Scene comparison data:
# # # # # # #

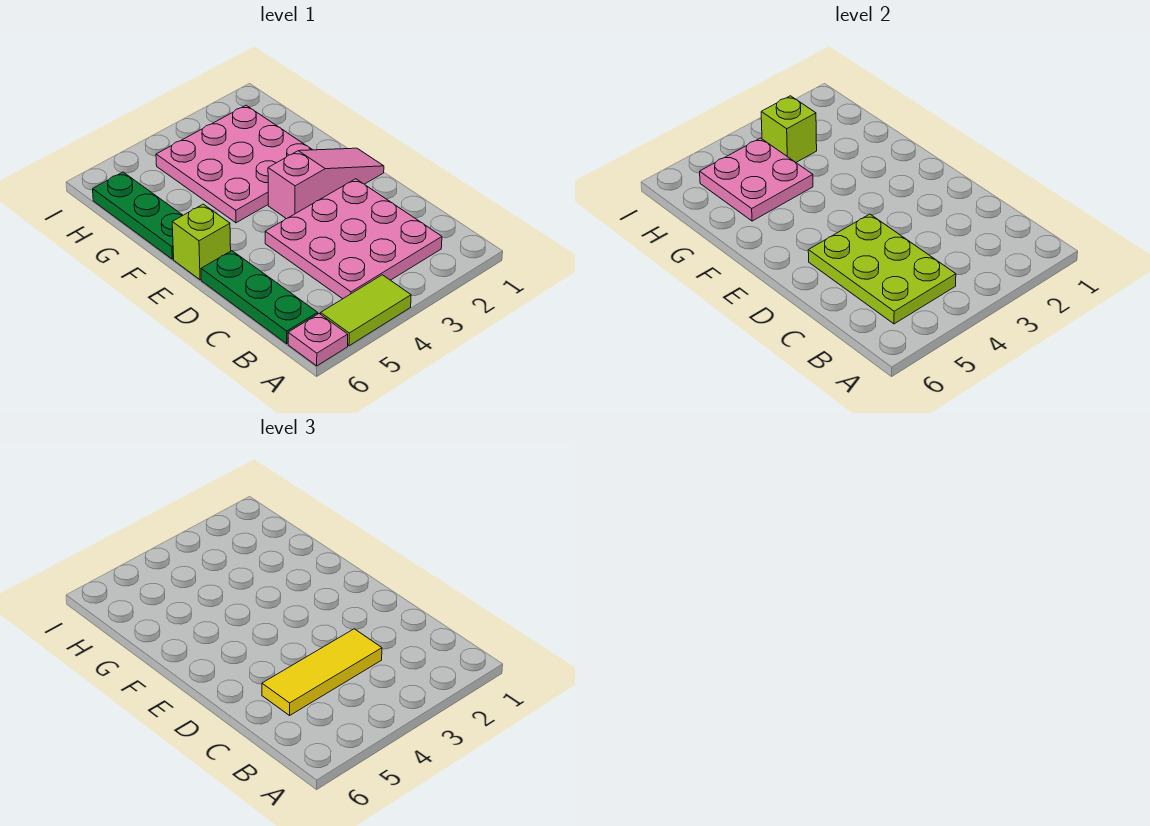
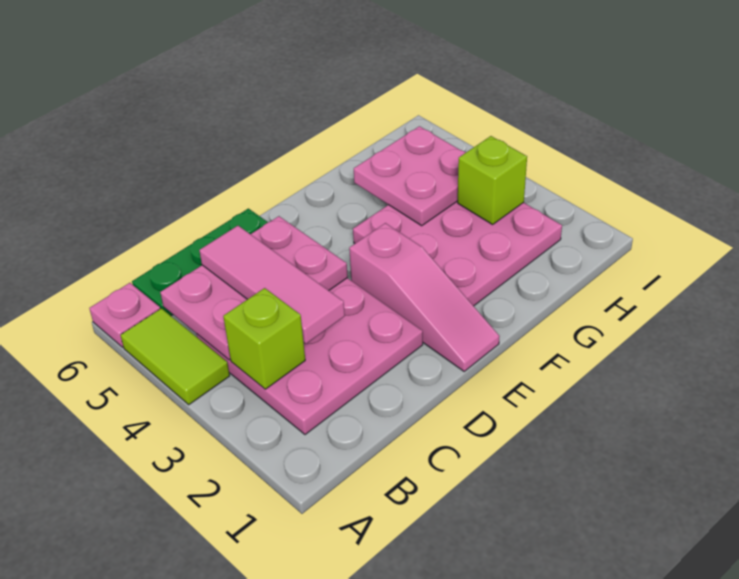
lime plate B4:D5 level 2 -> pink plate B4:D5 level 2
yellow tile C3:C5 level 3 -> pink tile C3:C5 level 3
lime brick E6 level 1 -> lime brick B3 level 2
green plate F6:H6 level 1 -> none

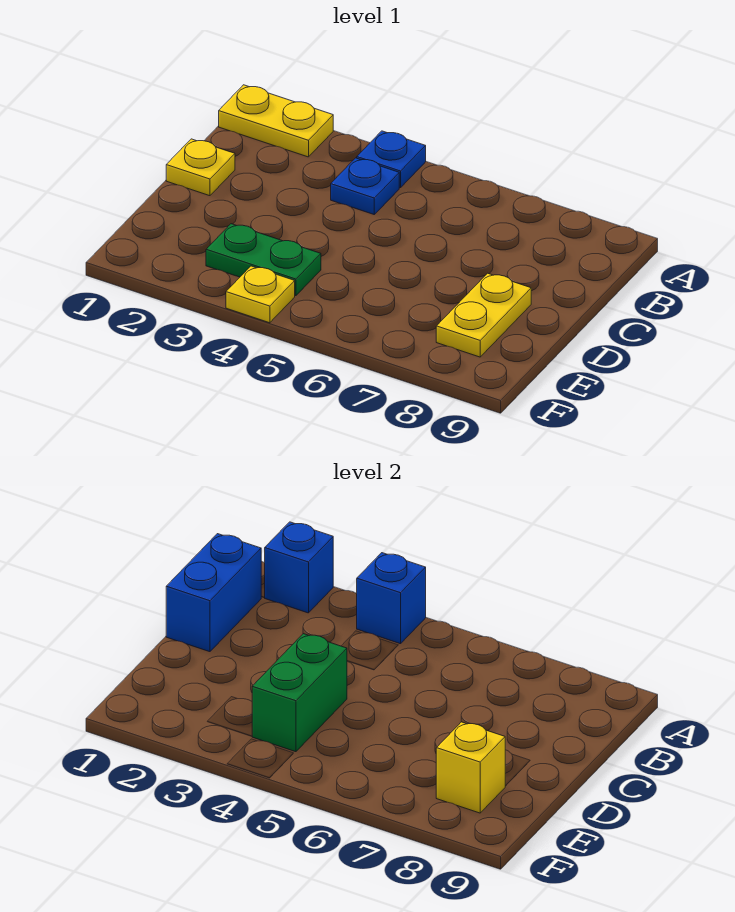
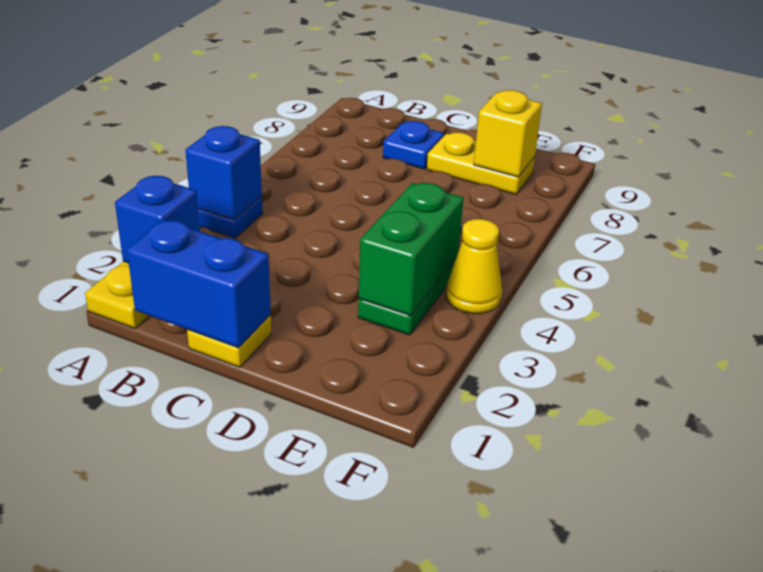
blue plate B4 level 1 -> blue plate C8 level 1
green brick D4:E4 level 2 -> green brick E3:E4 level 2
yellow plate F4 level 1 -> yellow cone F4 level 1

# # # # # # #

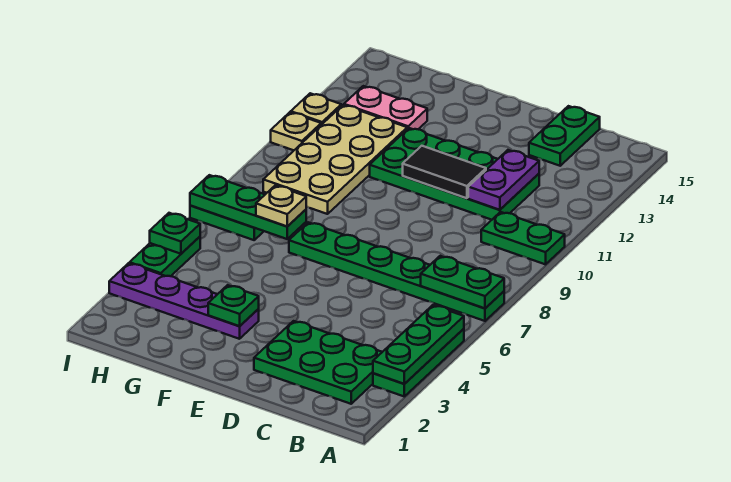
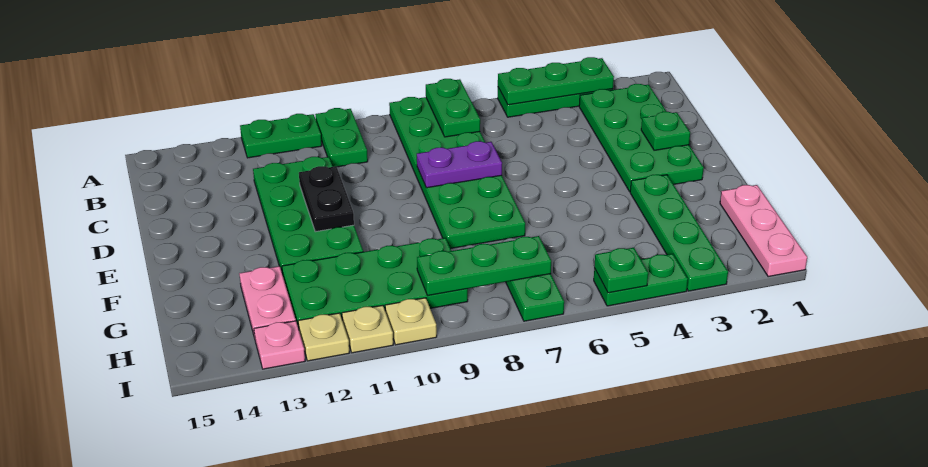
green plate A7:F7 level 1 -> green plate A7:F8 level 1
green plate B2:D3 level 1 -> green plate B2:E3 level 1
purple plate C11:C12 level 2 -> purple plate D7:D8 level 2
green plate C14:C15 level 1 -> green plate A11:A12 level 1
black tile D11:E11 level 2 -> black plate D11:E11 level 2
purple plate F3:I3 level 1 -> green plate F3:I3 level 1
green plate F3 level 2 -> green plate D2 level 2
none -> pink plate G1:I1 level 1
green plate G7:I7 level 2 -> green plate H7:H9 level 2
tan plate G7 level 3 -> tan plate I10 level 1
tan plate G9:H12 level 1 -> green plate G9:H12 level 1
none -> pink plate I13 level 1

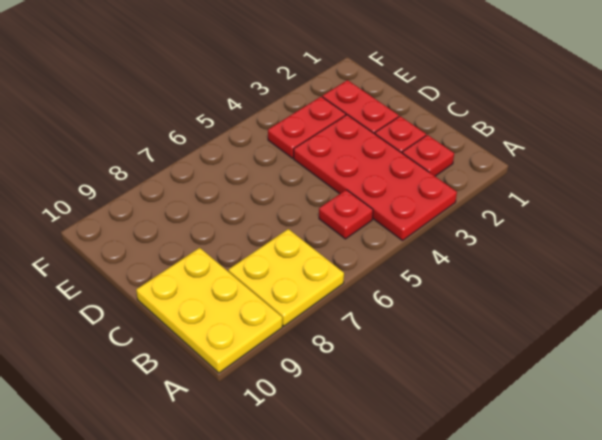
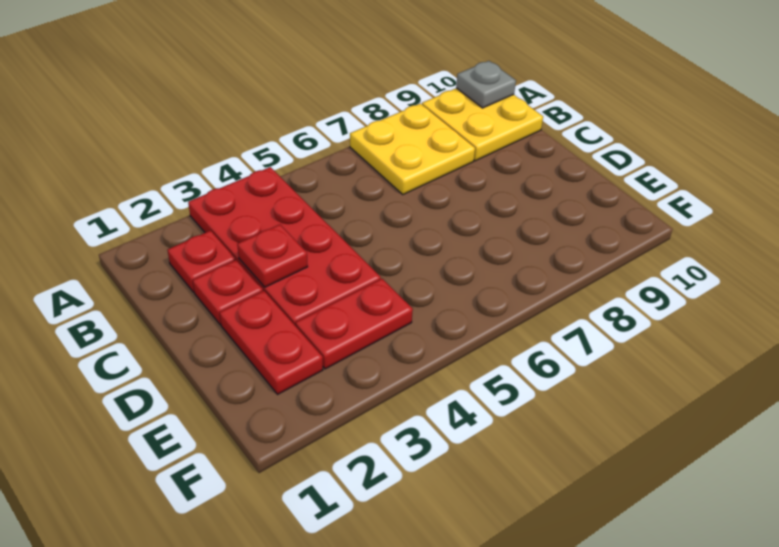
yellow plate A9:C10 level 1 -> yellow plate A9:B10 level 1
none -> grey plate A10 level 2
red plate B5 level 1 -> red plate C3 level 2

# # # # # # #

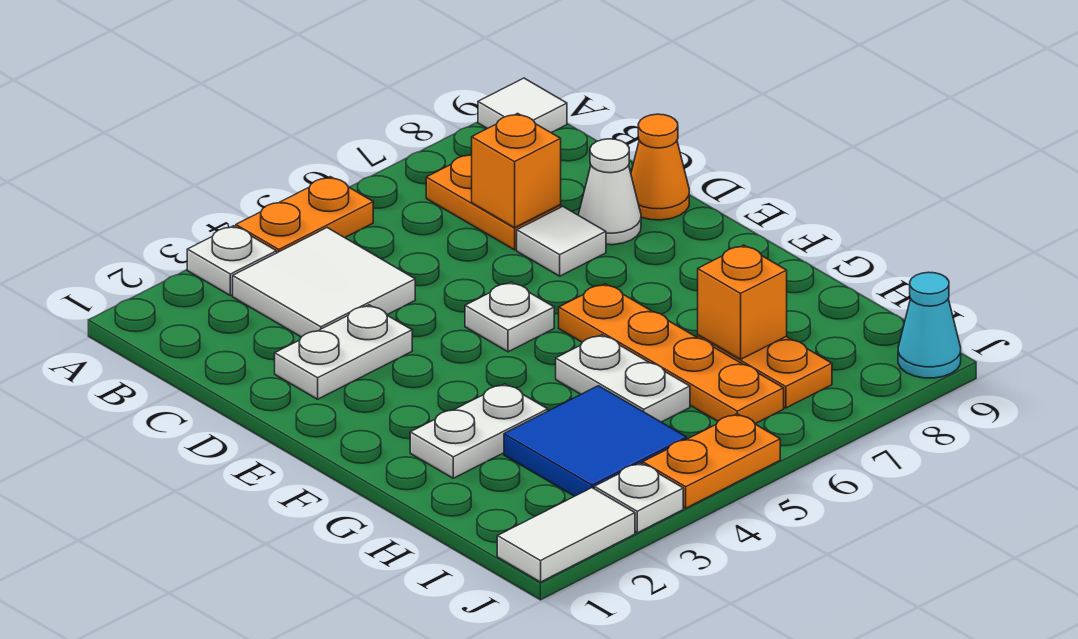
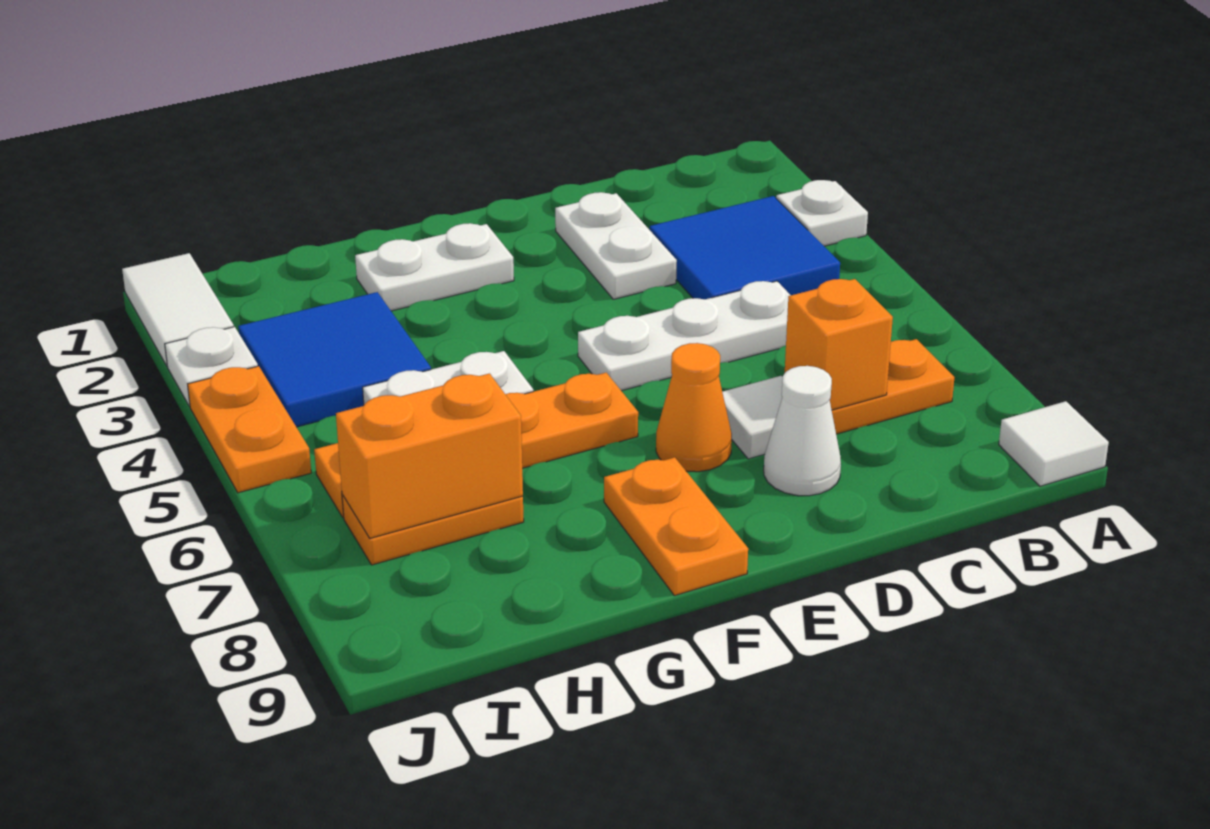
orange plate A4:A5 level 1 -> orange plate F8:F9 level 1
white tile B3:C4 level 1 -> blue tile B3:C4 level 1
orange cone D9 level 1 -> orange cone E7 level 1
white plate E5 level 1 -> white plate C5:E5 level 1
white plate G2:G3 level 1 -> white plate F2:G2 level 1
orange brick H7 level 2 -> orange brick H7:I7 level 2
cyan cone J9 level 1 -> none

# # # # # # #

Task to carry out
Taking the entries above, copy word for word the lines from the one with "green plate G7:I7" up to and including the one with "red plate B5 level 1 -> red plate C3 level 2", without any picture.

Written answer
green plate G7:I7 level 2 -> green plate H7:H9 level 2
tan plate G7 level 3 -> tan plate I10 level 1
tan plate G9:H12 level 1 -> green plate G9:H12 level 1
none -> pink plate I13 level 1

yellow plate A9:C10 level 1 -> yellow plate A9:B10 level 1
none -> grey plate A10 level 2
red plate B5 level 1 -> red plate C3 level 2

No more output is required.